> [WORK TO BE COMPLETED]:
Please return the lines of the data that contain "green".

> [TASK DATA]:
■ ■ ■ ■
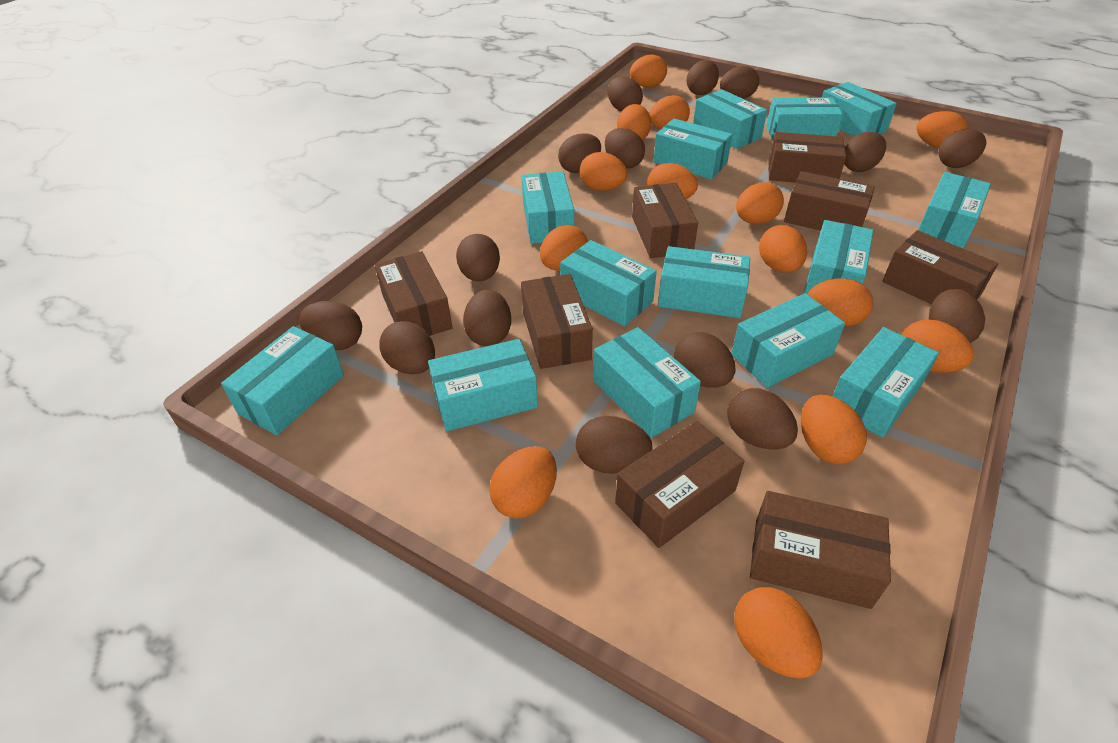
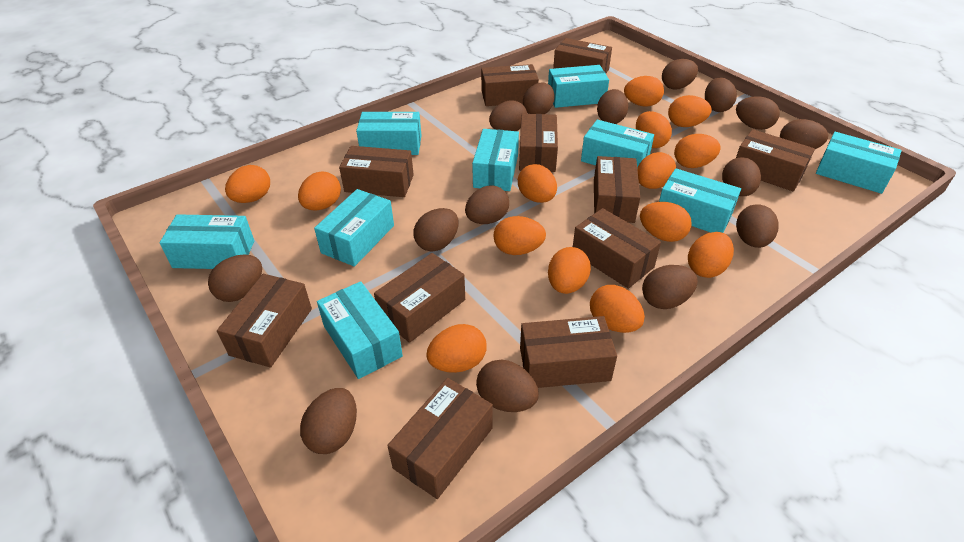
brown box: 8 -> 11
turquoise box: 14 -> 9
■ ■ ■ ■
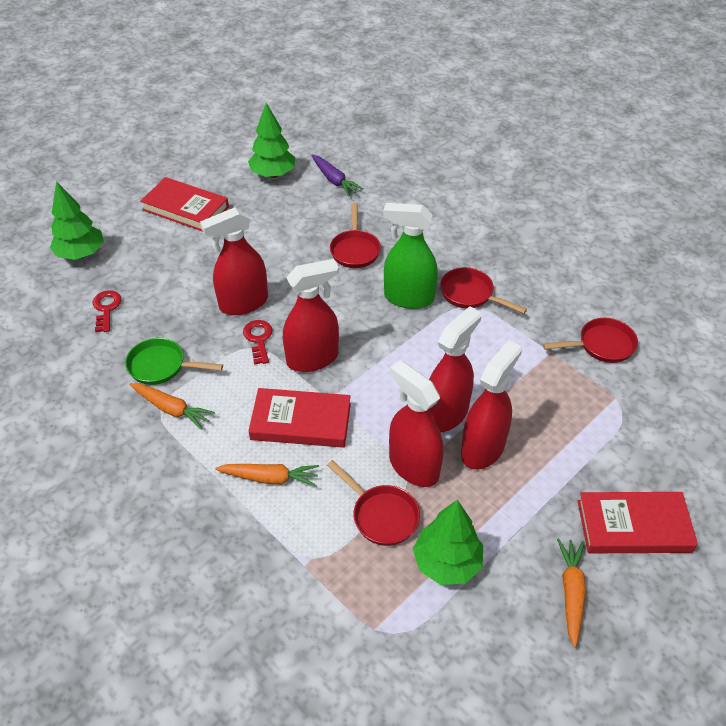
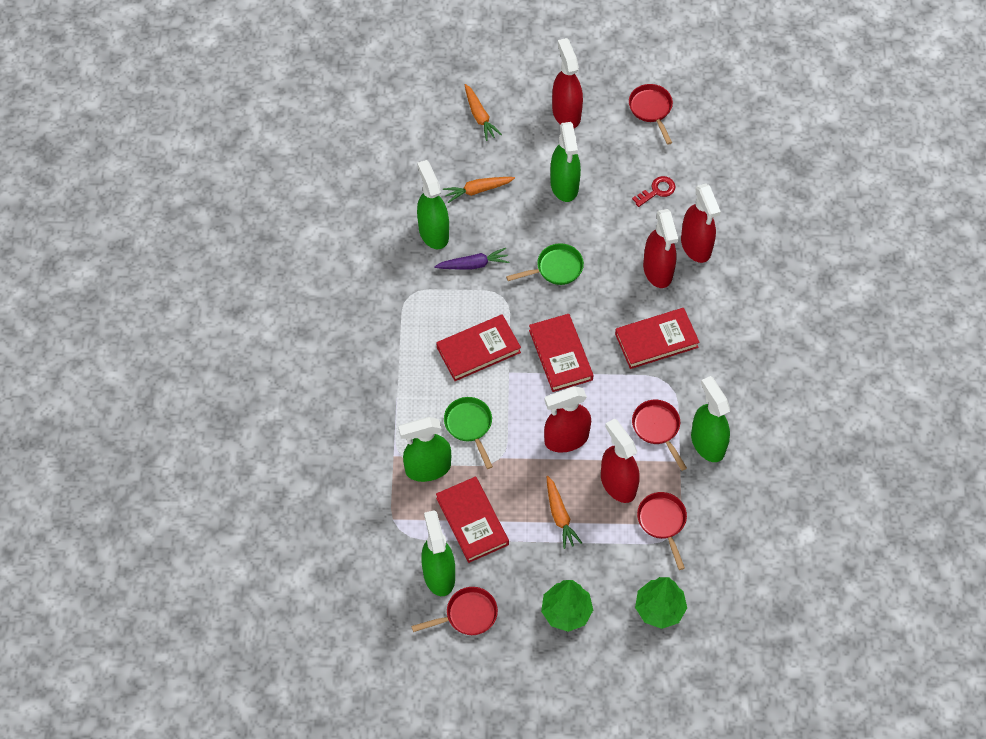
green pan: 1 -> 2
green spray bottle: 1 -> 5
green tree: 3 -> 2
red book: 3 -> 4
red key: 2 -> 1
■ ■ ■ ■
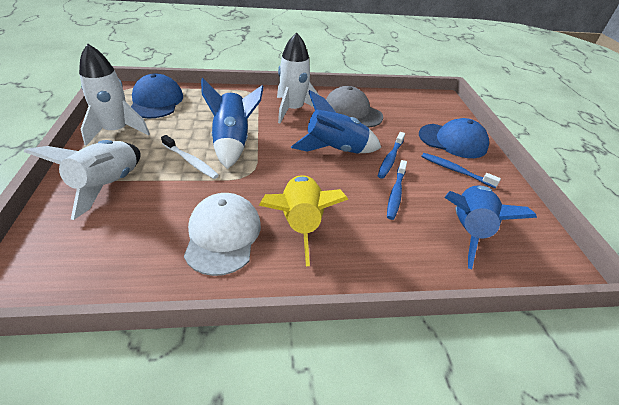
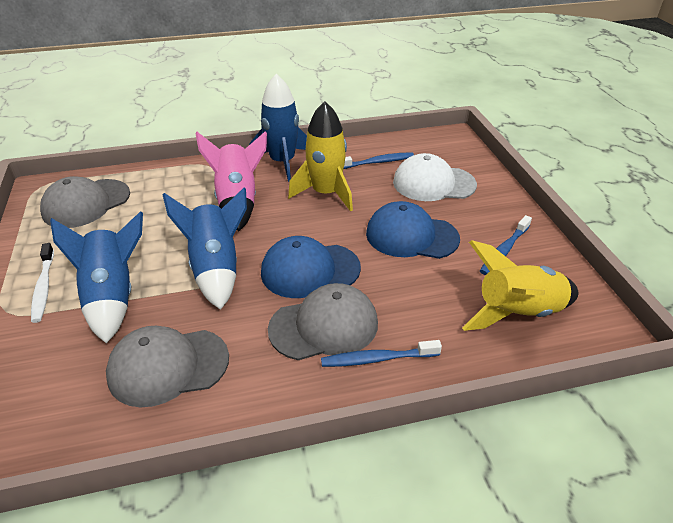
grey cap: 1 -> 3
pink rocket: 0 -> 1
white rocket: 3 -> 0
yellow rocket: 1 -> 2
■ ■ ■ ■
> [EXERCISE OUTPUT]:
green pan: 1 -> 2
green spray bottle: 1 -> 5
green tree: 3 -> 2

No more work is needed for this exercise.